Assignment
Pull every line with "centre" from the data.

(Scene images with change listings)
********
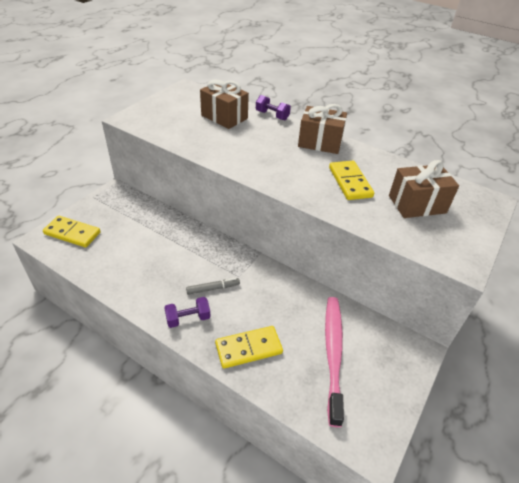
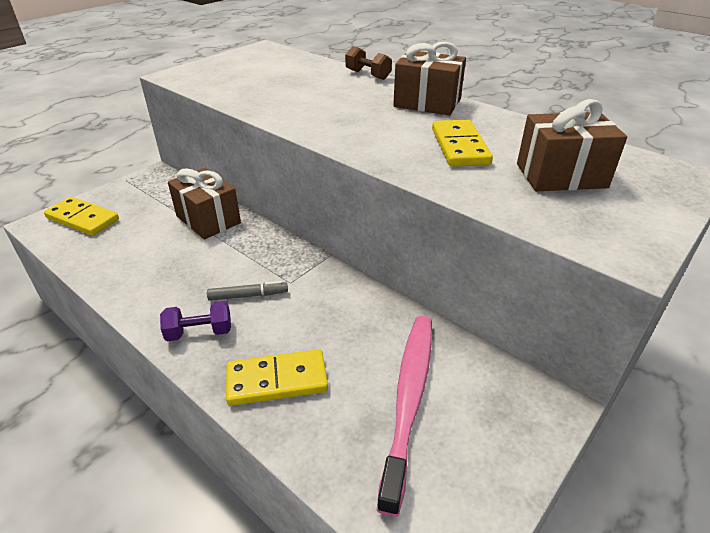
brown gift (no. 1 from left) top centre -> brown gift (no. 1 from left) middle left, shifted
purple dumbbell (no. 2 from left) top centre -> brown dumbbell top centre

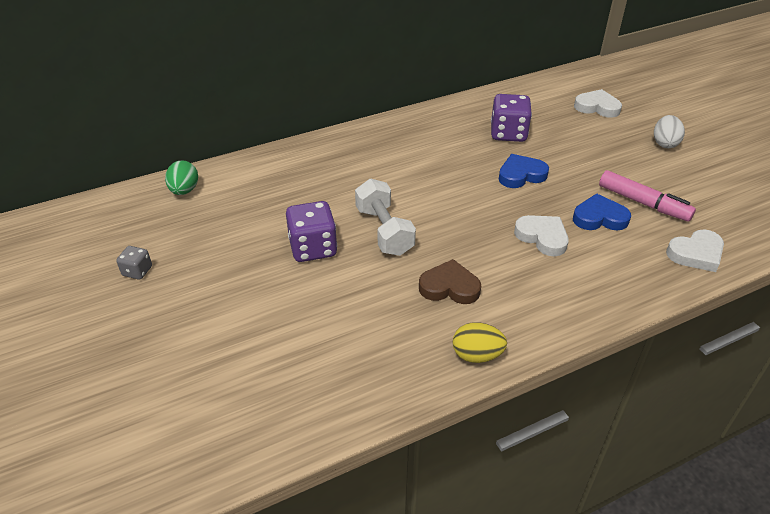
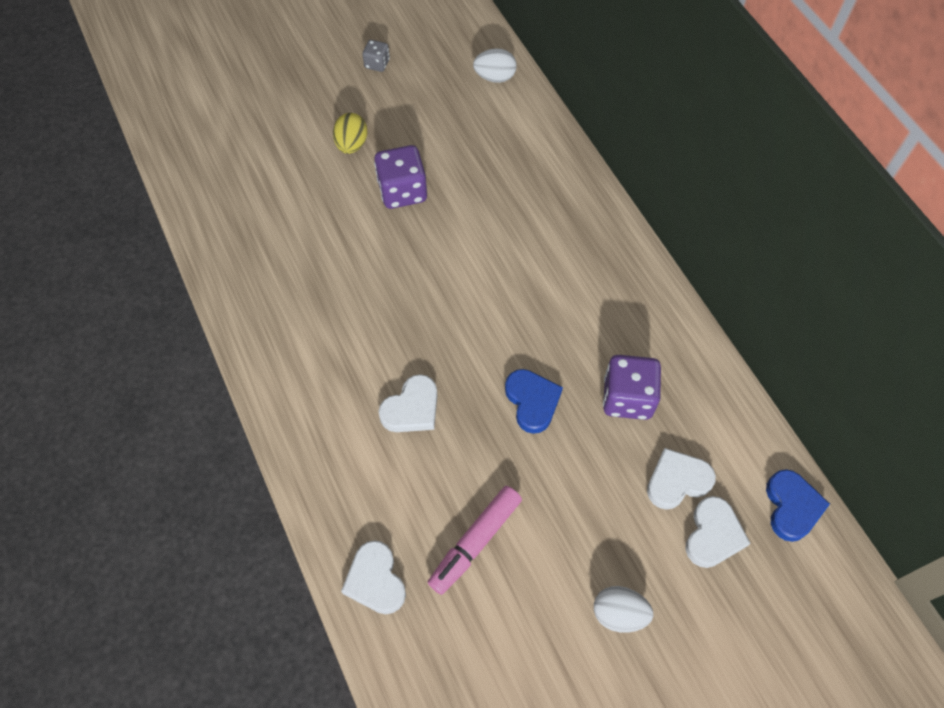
white dumbbell centre -> none
brown heart centre -> none
none -> white heart (no. 3 from left) bottom right
yellow egg centre -> yellow egg top centre, shifted
blue heart (no. 2 from left) middle right -> blue heart (no. 2 from left) bottom right, shifted
green egg middle left -> white egg (no. 1 from left) top centre

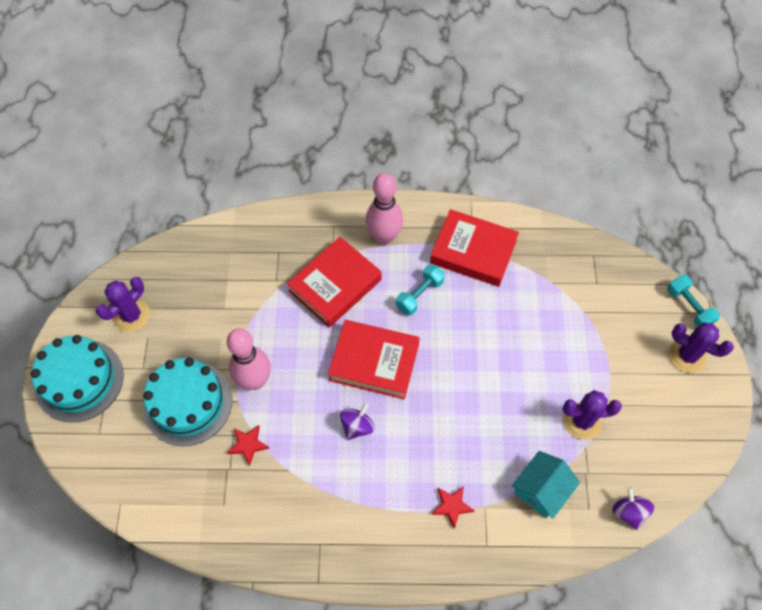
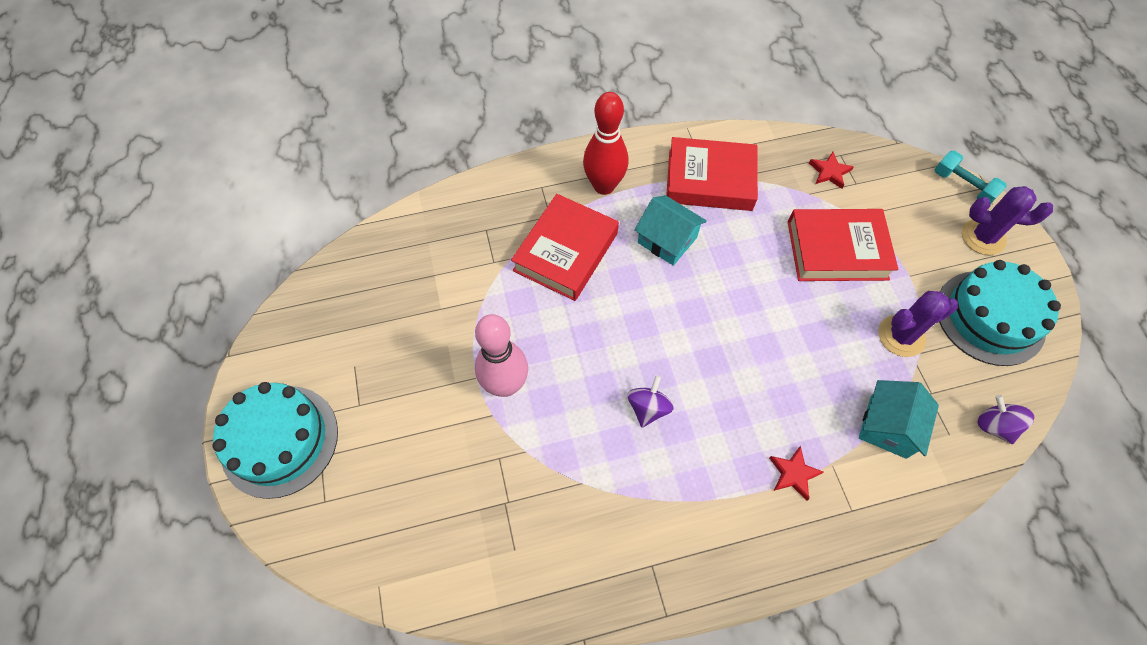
purple cactus (no. 1 from left) middle left -> none
turquoise cake (no. 2 from left) middle left -> turquoise cake (no. 2 from left) middle right, shifted
red star (no. 1 from left in the first image) bottom left -> red star (no. 2 from left) top right, shifted
red book (no. 2 from left in the first image) centre -> red book (no. 3 from left) middle right, shifted
turquoise dumbbell (no. 1 from left) centre -> turquoise house (no. 1 from left) centre
pink bowling pin (no. 2 from left) centre -> red bowling pin top centre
********
Result below
brown gift (no. 1 from left) top centre -> brown gift (no. 1 from left) middle left, shifted
purple dumbbell (no. 2 from left) top centre -> brown dumbbell top centre
white dumbbell centre -> none
brown heart centre -> none
yellow egg centre -> yellow egg top centre, shifted
green egg middle left -> white egg (no. 1 from left) top centre
red book (no. 2 from left in the first image) centre -> red book (no. 3 from left) middle right, shifted
turquoise dumbbell (no. 1 from left) centre -> turquoise house (no. 1 from left) centre
pink bowling pin (no. 2 from left) centre -> red bowling pin top centre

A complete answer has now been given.